Exercise materials:
%%
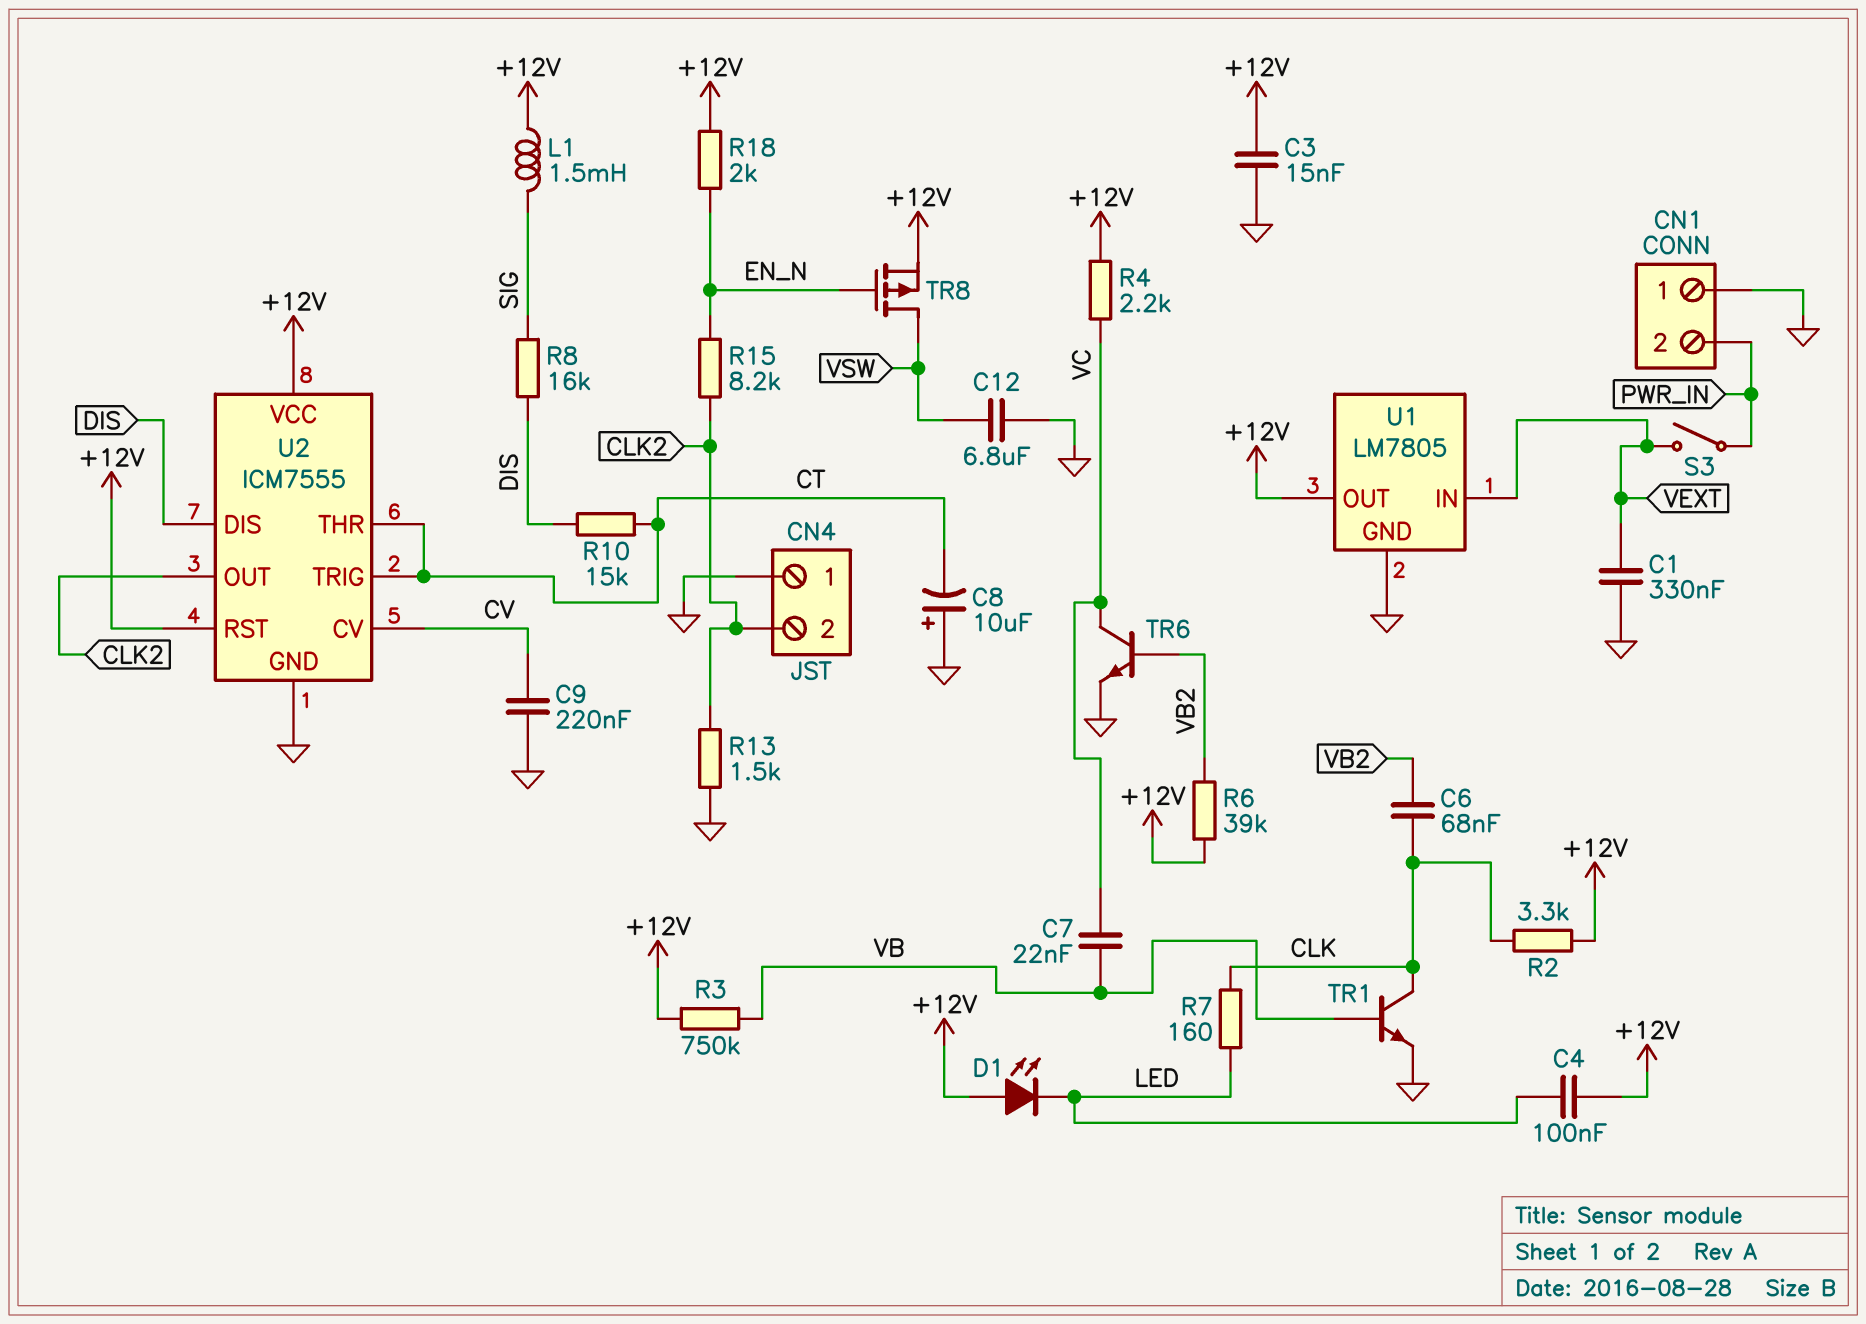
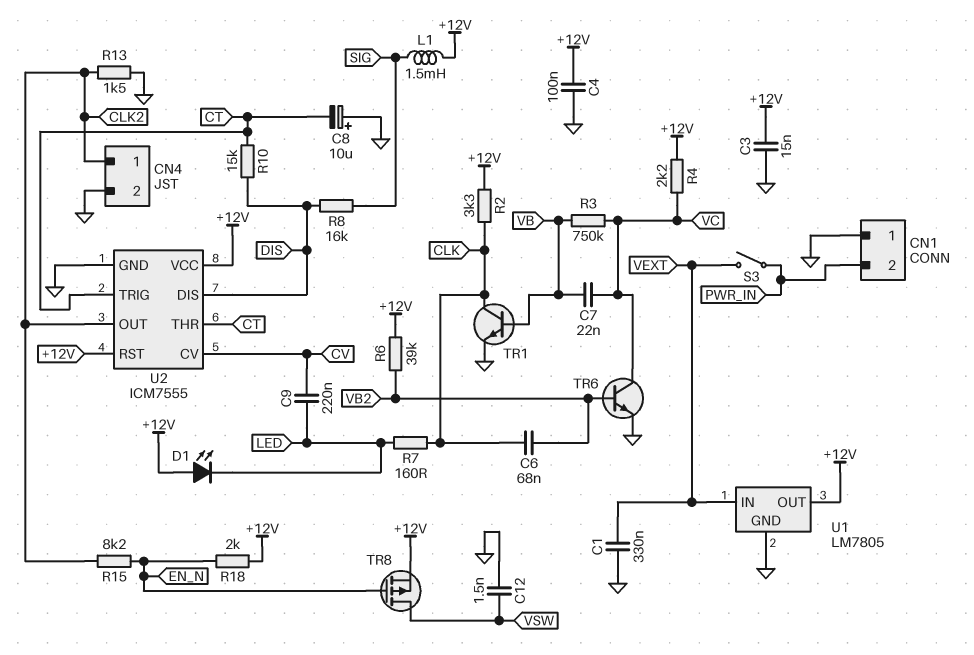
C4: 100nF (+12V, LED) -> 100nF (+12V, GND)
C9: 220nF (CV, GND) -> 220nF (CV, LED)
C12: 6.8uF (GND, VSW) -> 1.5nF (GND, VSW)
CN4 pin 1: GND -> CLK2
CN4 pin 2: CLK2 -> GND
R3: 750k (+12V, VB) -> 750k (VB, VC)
%%
%%
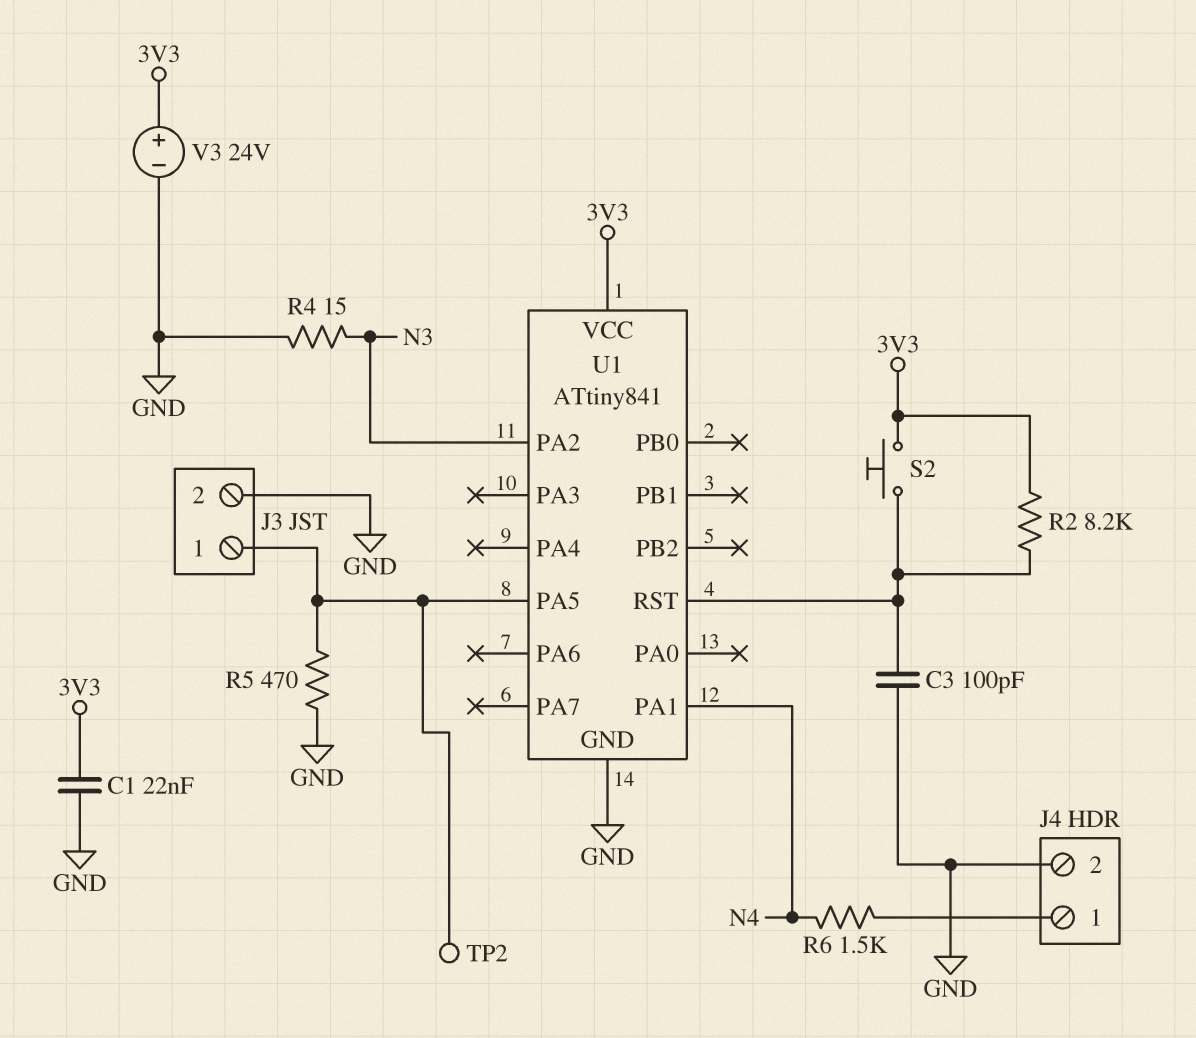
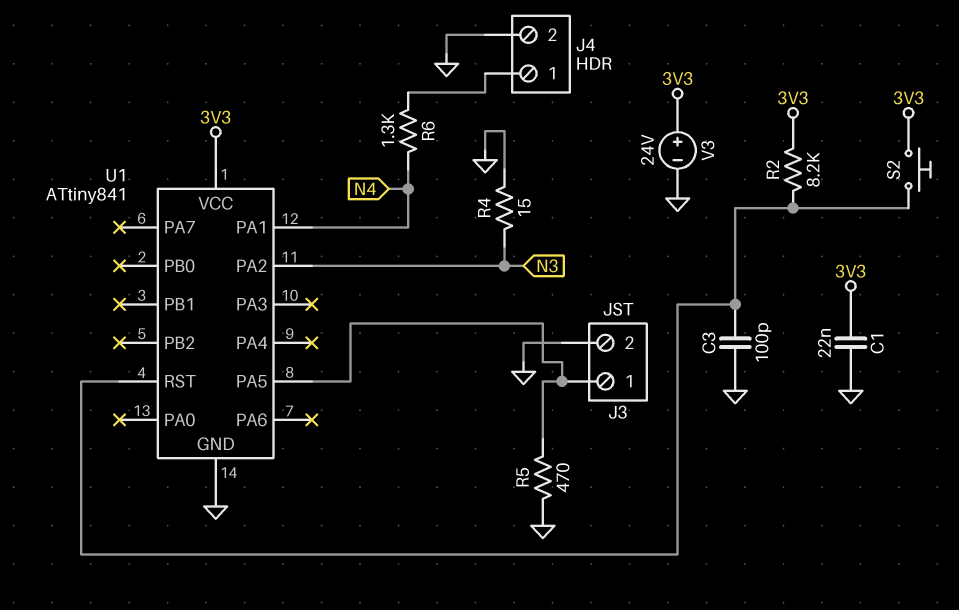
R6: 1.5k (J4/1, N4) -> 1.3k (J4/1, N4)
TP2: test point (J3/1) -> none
%%
%%
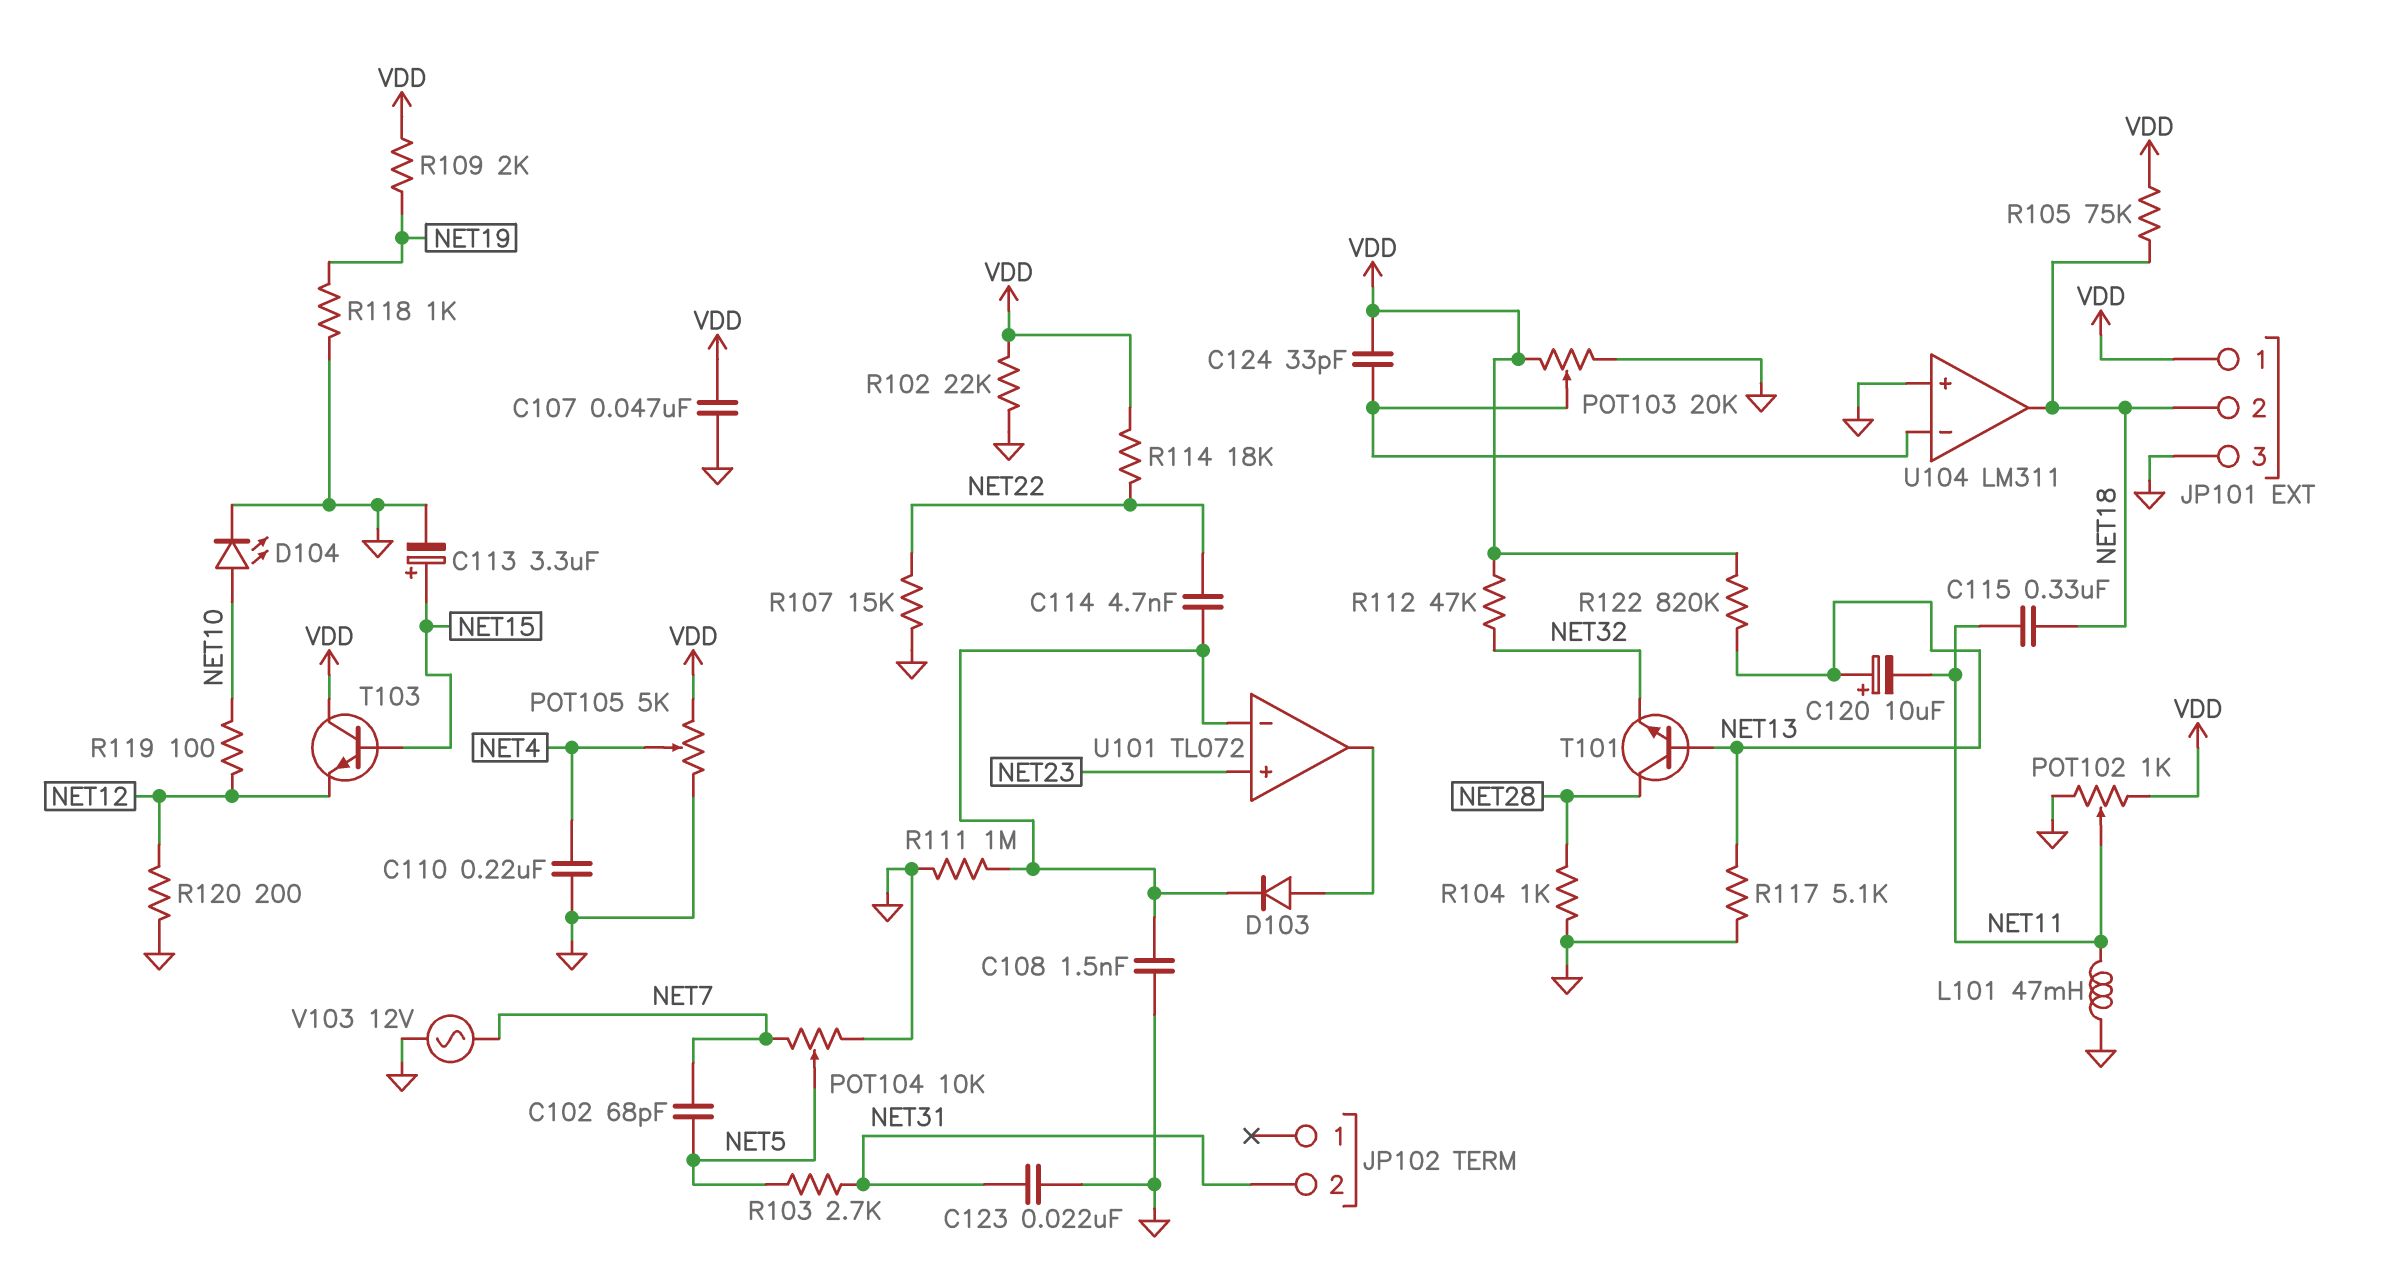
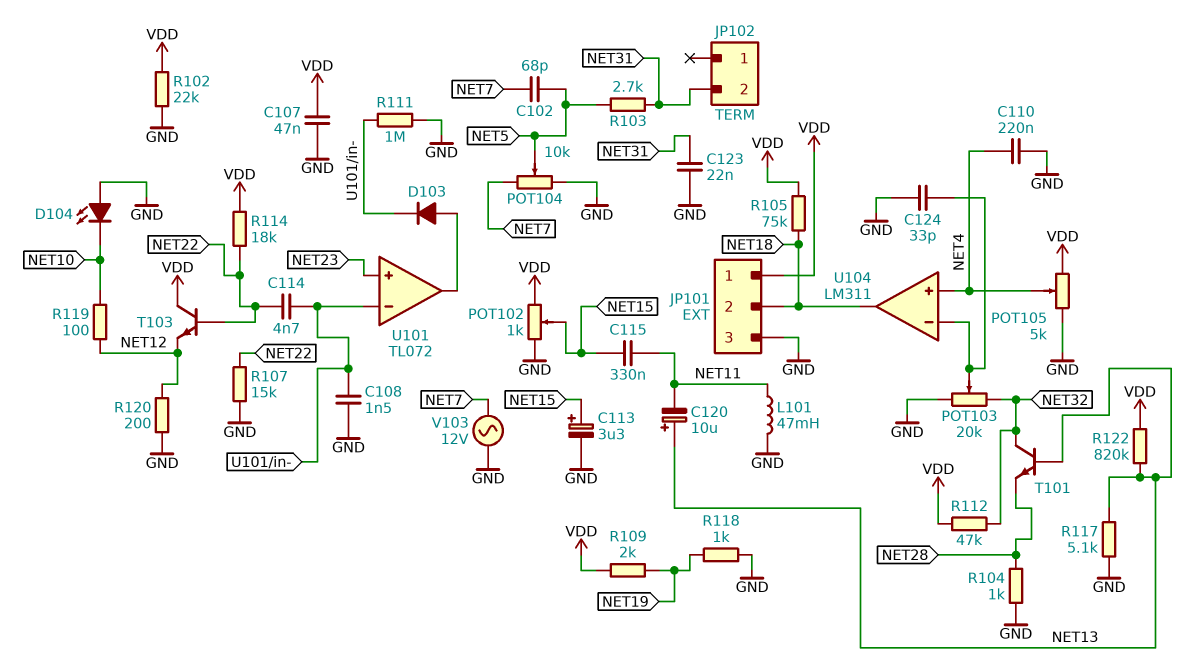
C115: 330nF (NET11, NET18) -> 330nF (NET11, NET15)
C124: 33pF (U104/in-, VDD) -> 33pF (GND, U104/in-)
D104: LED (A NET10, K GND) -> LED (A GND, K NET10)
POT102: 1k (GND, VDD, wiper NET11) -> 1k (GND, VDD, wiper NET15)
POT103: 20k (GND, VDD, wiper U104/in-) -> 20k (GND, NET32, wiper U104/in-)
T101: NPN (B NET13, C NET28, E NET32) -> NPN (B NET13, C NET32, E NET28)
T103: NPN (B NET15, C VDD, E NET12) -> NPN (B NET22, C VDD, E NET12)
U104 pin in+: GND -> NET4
%%
What is needed: Reproduce exactly the lines above from the line with "D104: LED (A" to the line with "U104 pin in+: GND -> NET4", including both, and add nothing.

Response area:
D104: LED (A NET10, K GND) -> LED (A GND, K NET10)
POT102: 1k (GND, VDD, wiper NET11) -> 1k (GND, VDD, wiper NET15)
POT103: 20k (GND, VDD, wiper U104/in-) -> 20k (GND, NET32, wiper U104/in-)
T101: NPN (B NET13, C NET28, E NET32) -> NPN (B NET13, C NET32, E NET28)
T103: NPN (B NET15, C VDD, E NET12) -> NPN (B NET22, C VDD, E NET12)
U104 pin in+: GND -> NET4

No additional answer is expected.